-- start of Records shown --
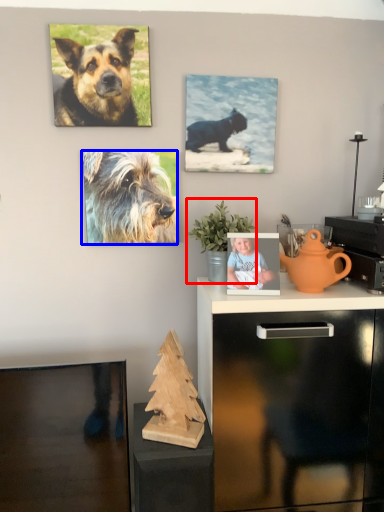
Question: Among these objects, which one is farthest to the camera, houseplant (highlighted by a red box) or dog (highlighted by a blue box)?

Choices:
 (A) houseplant
 (B) dog

Answer: (B)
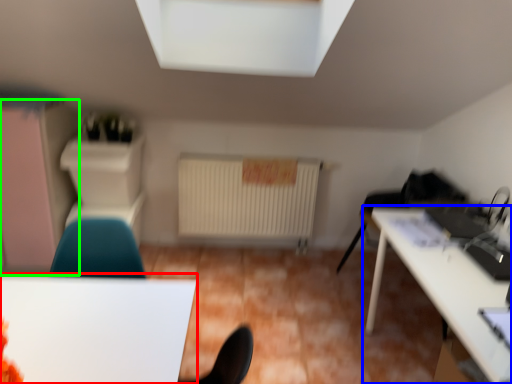
Question: Which object is the closest to the table (highlighted by a red box)? Choose among these: table (highlighted by a blue box) or dresser (highlighted by a green box).

Choices:
 (A) table
 (B) dresser

Answer: (A)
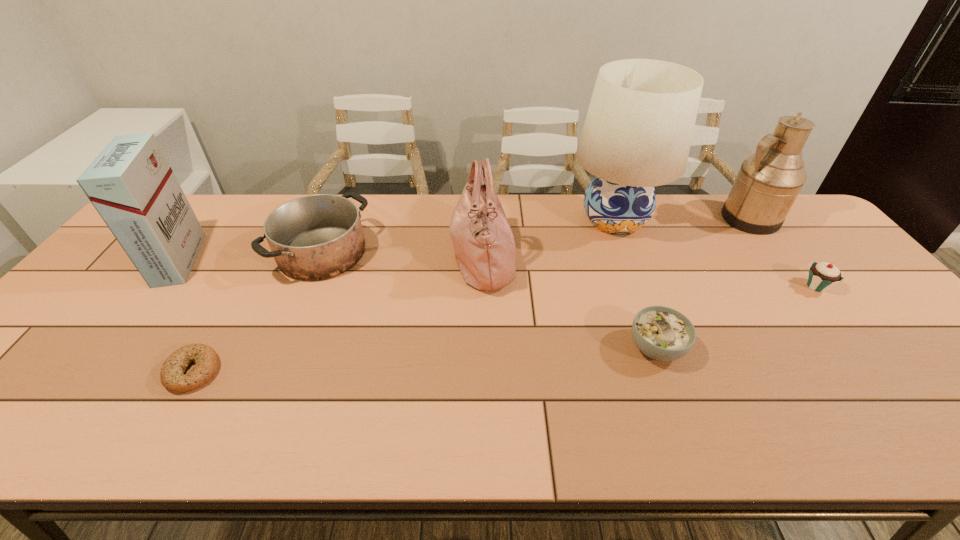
-- end of Records shown --
Task to complete -> Swap "Choices" for "Options" throughout the data above and write it out again with nothing else changed, omitting the pictures.

The result ->
Question: Among these objects, which one is farthest to the camera, houseplant (highlighted by a red box) or dog (highlighted by a blue box)?

Options:
 (A) houseplant
 (B) dog

Answer: (B)
Question: Which object is the closest to the table (highlighted by a red box)? Choose among these: table (highlighted by a blue box) or dresser (highlighted by a green box).

Options:
 (A) table
 (B) dresser

Answer: (A)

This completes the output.